• _TASK OBJECTIVE_
Please output the data exactly, minus pictures.

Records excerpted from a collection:

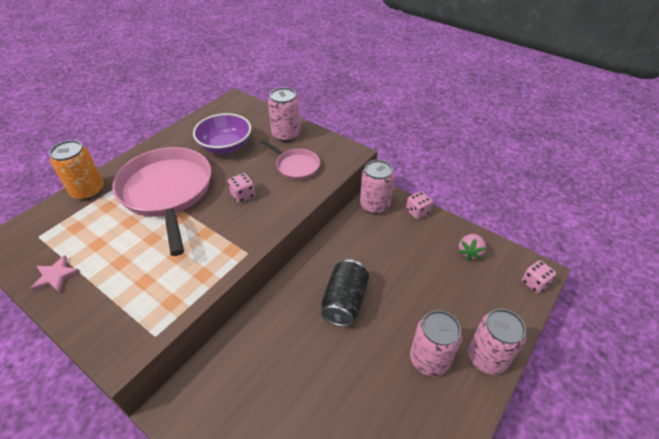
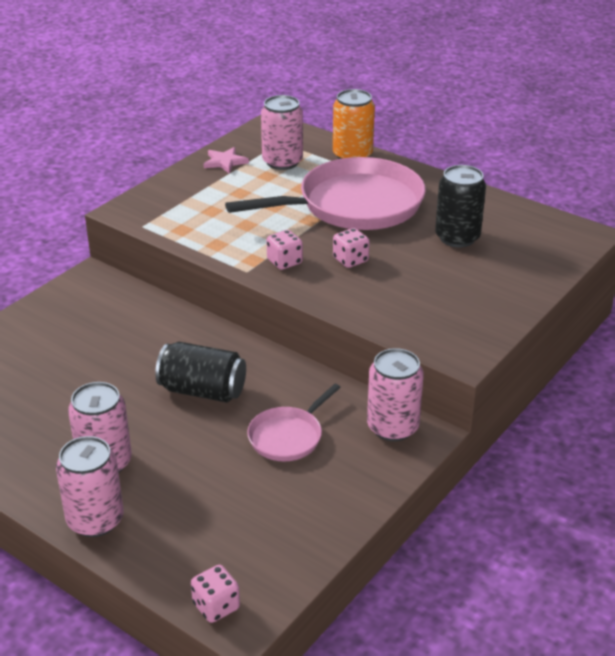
camera: 90 degrees right, 10 degrees down
(225, 146) = (457, 237): purple bowl -> black can
(286, 135) = (499, 289): pink can -> pink can (282, 162)
(296, 166) = (419, 301): pink pan -> pink pan (288, 436)
(417, 212) = (380, 477): pink dice -> pink dice (284, 262)
(469, 252) = (287, 532): pink strawberry -> none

• _ANSWER TO THIS TASK_
camera: 90 degrees right, 10 degrees down
(225, 146) = (457, 237): purple bowl -> black can
(286, 135) = (499, 289): pink can -> pink can (282, 162)
(296, 166) = (419, 301): pink pan -> pink pan (288, 436)
(417, 212) = (380, 477): pink dice -> pink dice (284, 262)
(469, 252) = (287, 532): pink strawberry -> none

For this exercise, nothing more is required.